◆ WORK TASK ◆
Starting with the line that contains "D8: LED (A LED_A, K" and stopping after the line that contains "U3 pin XTAL1: none -> XI", copy the entries below exactly. Include nothing else.

◆ INPUT MATERIAL ◆
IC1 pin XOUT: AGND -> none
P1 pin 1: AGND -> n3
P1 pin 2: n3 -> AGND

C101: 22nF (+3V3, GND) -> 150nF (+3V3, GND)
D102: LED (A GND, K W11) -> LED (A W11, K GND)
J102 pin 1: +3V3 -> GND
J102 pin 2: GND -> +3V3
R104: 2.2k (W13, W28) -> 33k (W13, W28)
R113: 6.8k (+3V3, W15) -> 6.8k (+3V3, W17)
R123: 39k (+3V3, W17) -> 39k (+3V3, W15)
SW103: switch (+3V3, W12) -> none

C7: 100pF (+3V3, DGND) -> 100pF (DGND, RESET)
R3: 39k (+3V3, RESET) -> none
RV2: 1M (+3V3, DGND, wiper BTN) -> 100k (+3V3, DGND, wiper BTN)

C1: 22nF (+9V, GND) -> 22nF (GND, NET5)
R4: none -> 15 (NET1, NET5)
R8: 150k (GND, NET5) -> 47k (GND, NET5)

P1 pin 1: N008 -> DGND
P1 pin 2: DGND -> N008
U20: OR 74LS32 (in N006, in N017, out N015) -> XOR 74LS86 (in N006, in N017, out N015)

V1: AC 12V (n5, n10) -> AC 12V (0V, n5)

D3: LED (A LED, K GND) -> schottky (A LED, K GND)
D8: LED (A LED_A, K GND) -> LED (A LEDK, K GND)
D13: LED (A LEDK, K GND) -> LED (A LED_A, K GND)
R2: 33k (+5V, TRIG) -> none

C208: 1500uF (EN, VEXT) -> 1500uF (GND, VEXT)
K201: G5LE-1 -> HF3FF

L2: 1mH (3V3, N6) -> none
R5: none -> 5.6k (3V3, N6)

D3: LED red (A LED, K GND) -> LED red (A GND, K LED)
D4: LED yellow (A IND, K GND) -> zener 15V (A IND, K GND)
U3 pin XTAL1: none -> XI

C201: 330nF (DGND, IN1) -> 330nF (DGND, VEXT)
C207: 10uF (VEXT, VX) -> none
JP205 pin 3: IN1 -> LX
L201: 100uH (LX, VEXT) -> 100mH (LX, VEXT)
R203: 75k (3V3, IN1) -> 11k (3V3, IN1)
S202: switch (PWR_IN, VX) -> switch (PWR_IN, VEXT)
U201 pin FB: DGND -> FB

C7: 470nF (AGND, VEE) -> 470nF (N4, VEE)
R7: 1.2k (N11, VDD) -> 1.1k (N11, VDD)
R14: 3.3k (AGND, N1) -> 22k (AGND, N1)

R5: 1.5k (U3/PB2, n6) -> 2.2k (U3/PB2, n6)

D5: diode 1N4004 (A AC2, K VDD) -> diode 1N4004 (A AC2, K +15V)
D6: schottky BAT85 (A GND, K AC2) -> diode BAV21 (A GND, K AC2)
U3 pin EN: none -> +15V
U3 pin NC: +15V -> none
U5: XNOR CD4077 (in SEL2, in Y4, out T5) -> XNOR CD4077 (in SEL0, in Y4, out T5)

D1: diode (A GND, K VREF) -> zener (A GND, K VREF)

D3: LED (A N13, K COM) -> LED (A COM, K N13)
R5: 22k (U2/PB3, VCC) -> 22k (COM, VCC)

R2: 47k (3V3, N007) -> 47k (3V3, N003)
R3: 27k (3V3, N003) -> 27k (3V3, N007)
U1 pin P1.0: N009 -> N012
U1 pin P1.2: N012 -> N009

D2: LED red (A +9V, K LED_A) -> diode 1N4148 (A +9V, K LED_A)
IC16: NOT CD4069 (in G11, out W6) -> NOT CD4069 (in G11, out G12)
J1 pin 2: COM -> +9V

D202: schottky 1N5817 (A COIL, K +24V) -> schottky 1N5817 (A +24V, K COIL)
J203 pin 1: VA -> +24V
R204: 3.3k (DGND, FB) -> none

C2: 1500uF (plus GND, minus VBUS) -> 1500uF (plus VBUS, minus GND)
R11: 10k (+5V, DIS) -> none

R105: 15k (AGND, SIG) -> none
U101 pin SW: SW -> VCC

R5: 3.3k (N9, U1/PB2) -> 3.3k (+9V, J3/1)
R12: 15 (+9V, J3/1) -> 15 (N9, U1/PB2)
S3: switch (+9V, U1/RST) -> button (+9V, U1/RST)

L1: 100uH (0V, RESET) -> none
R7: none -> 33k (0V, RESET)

◆ THE COMPLETED TASK ◆
D8: LED (A LED_A, K GND) -> LED (A LEDK, K GND)
D13: LED (A LEDK, K GND) -> LED (A LED_A, K GND)
R2: 33k (+5V, TRIG) -> none

C208: 1500uF (EN, VEXT) -> 1500uF (GND, VEXT)
K201: G5LE-1 -> HF3FF

L2: 1mH (3V3, N6) -> none
R5: none -> 5.6k (3V3, N6)

D3: LED red (A LED, K GND) -> LED red (A GND, K LED)
D4: LED yellow (A IND, K GND) -> zener 15V (A IND, K GND)
U3 pin XTAL1: none -> XI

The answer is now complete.